Provided records:
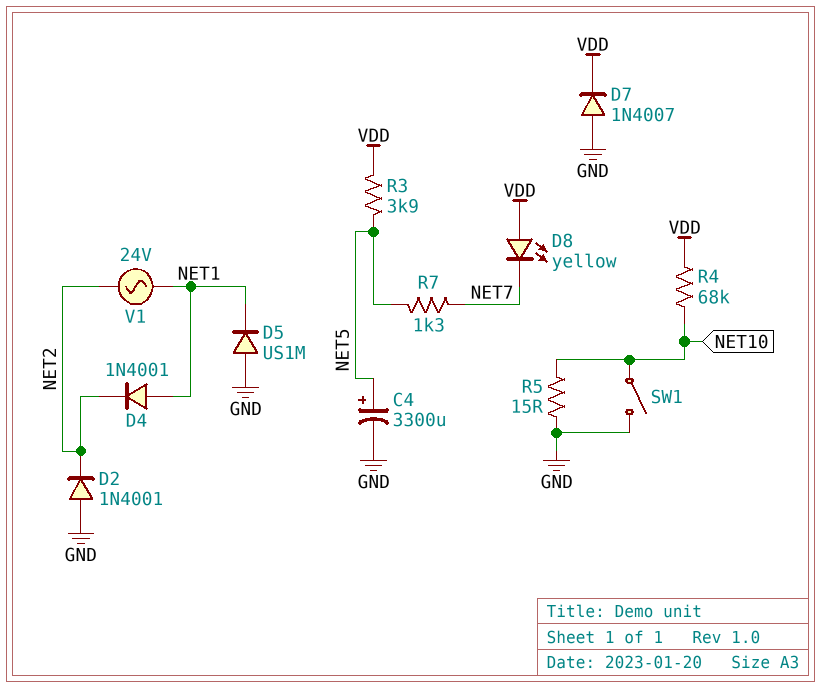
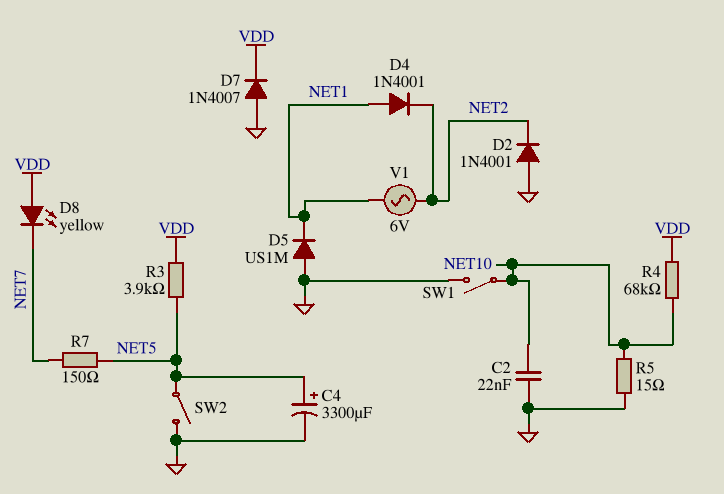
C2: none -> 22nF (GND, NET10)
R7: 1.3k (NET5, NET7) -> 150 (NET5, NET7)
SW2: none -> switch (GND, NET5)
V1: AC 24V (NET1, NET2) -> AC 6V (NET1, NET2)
---
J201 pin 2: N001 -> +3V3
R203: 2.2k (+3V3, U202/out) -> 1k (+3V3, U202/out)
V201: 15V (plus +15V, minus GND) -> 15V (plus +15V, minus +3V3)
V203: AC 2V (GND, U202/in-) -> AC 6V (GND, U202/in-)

Work task: Quote the listing above, but only from the line that shows "R7: 1.3k (NET5, NET7) -> 150 (NET5, NET7)" through the line that shows "V1: AC 24V (NET1, NET2) -> AC 6V (NET1, NET2)".

Answer to this exercise:
R7: 1.3k (NET5, NET7) -> 150 (NET5, NET7)
SW2: none -> switch (GND, NET5)
V1: AC 24V (NET1, NET2) -> AC 6V (NET1, NET2)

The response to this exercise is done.